[Object inventory data]
__________
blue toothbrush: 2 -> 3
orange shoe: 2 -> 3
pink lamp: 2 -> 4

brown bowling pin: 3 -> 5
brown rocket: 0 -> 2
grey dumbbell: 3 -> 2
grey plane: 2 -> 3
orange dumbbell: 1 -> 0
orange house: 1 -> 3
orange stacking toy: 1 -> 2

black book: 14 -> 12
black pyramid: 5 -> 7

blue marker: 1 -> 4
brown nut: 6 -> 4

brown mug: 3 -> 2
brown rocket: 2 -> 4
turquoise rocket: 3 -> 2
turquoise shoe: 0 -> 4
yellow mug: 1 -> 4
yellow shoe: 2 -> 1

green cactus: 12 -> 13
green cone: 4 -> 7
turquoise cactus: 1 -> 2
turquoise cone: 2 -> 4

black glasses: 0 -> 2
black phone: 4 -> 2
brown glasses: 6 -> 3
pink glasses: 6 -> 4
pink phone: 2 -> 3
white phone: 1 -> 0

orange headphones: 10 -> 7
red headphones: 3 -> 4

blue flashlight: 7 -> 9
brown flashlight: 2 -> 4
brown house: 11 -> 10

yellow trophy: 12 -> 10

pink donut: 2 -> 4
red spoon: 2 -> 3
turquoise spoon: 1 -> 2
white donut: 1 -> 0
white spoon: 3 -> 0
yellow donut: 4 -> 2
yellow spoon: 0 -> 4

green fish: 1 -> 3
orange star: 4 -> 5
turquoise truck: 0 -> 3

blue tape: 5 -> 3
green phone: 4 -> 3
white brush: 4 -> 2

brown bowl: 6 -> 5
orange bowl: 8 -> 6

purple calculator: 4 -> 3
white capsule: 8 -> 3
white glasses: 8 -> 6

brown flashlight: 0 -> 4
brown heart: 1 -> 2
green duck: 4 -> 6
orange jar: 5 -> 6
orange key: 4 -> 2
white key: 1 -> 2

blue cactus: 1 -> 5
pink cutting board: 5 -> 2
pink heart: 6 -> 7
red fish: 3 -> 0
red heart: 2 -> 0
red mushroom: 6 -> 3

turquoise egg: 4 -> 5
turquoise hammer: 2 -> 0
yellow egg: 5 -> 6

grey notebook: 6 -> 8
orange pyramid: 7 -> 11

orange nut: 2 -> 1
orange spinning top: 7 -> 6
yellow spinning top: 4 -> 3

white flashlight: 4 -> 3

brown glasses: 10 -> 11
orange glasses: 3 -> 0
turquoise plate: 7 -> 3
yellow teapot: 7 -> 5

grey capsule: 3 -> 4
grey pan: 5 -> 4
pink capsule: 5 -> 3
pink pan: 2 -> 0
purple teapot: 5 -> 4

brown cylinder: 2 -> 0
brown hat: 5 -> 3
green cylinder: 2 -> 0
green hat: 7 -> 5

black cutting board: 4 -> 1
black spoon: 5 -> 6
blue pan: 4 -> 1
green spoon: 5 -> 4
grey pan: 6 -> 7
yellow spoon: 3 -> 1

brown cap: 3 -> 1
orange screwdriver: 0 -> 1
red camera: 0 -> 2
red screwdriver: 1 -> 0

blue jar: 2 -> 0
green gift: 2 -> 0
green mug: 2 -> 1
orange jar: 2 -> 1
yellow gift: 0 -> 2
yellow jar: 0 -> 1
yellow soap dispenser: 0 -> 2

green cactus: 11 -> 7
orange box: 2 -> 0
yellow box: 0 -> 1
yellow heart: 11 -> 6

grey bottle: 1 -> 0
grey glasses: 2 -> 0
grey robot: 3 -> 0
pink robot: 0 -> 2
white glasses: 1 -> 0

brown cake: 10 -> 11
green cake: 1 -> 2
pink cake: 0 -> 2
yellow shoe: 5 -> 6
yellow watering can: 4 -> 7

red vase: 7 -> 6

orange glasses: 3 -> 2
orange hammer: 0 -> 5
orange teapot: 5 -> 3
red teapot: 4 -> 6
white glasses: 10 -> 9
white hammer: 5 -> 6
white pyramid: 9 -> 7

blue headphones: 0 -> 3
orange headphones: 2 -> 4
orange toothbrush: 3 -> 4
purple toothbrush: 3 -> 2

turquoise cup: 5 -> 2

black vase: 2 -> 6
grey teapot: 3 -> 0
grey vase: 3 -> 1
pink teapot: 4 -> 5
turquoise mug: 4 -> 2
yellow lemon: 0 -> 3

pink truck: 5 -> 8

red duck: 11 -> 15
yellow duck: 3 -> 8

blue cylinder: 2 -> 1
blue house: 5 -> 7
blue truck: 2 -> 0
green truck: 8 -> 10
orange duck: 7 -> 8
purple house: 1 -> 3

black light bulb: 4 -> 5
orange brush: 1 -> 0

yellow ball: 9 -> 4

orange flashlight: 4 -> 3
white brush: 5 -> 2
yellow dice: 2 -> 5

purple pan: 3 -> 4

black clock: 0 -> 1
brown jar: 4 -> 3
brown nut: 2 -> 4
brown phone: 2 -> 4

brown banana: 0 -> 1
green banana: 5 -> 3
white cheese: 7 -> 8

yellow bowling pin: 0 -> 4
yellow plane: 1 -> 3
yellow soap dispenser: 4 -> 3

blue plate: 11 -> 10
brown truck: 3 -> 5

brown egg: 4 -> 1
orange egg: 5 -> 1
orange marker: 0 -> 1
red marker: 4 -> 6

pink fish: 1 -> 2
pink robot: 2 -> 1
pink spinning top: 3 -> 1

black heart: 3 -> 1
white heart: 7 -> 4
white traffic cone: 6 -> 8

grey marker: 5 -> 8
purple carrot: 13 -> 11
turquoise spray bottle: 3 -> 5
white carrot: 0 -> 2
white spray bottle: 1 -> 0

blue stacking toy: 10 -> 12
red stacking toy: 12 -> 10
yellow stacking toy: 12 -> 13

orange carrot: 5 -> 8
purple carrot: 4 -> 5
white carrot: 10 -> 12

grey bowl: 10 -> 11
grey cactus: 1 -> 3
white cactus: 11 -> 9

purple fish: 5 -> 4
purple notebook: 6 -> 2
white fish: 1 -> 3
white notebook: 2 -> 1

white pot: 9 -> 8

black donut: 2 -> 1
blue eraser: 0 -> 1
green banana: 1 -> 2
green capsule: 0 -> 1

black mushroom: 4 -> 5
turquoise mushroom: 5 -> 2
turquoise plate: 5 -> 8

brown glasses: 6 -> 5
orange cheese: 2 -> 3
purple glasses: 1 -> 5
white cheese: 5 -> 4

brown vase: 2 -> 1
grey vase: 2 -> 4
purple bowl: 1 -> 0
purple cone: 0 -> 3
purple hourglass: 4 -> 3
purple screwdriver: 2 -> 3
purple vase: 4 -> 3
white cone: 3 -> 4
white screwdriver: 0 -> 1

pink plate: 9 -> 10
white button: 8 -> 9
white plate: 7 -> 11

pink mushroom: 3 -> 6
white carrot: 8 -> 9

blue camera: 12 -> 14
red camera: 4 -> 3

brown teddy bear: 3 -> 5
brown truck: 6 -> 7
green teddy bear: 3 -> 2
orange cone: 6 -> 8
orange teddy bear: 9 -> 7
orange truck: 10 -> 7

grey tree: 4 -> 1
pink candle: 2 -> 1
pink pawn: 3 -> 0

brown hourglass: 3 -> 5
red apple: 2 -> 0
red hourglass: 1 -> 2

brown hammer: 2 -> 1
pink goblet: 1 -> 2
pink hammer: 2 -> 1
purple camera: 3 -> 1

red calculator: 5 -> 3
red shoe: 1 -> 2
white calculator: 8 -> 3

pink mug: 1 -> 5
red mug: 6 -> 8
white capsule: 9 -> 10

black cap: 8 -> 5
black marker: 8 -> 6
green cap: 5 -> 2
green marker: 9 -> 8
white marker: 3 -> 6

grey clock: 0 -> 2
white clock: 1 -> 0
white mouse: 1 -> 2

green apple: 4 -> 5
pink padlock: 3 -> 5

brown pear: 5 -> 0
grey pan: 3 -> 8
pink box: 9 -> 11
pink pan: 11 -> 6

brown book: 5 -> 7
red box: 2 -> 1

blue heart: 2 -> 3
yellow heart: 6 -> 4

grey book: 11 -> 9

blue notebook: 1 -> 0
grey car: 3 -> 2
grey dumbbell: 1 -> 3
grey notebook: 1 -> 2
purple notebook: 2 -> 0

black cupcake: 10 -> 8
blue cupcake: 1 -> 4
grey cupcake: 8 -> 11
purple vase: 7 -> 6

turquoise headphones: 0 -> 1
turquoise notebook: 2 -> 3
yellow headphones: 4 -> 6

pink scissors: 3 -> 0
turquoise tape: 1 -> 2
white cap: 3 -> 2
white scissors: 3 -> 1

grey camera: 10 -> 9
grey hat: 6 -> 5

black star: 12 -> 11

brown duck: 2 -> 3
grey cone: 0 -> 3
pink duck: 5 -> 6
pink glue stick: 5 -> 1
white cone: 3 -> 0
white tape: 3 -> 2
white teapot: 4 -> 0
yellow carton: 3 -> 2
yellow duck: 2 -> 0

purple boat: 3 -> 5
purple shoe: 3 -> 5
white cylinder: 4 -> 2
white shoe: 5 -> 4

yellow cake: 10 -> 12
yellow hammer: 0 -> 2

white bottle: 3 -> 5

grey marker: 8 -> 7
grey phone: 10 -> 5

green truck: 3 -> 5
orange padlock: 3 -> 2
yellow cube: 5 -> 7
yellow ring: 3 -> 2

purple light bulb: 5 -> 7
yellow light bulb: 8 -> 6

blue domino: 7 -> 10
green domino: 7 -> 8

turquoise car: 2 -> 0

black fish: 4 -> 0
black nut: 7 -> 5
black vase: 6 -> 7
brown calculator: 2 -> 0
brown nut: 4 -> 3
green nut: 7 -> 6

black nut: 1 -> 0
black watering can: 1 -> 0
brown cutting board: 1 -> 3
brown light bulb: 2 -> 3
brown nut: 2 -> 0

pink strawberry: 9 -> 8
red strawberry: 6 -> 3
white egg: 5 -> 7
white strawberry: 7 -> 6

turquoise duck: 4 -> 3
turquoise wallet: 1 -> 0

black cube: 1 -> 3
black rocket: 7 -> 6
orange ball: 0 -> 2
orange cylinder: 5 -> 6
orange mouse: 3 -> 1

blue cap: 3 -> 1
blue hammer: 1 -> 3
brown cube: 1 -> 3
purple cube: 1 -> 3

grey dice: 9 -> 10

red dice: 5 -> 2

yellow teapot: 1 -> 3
__________
__WORK TO BE COMPLETED__. Using the records above, restate word for word the lines from the one with "blue cactus: 1 -> 5" through the one with "yellow spinning top: 4 -> 3", both included.

__OUTPUT BELOW__.
blue cactus: 1 -> 5
pink cutting board: 5 -> 2
pink heart: 6 -> 7
red fish: 3 -> 0
red heart: 2 -> 0
red mushroom: 6 -> 3

turquoise egg: 4 -> 5
turquoise hammer: 2 -> 0
yellow egg: 5 -> 6

grey notebook: 6 -> 8
orange pyramid: 7 -> 11

orange nut: 2 -> 1
orange spinning top: 7 -> 6
yellow spinning top: 4 -> 3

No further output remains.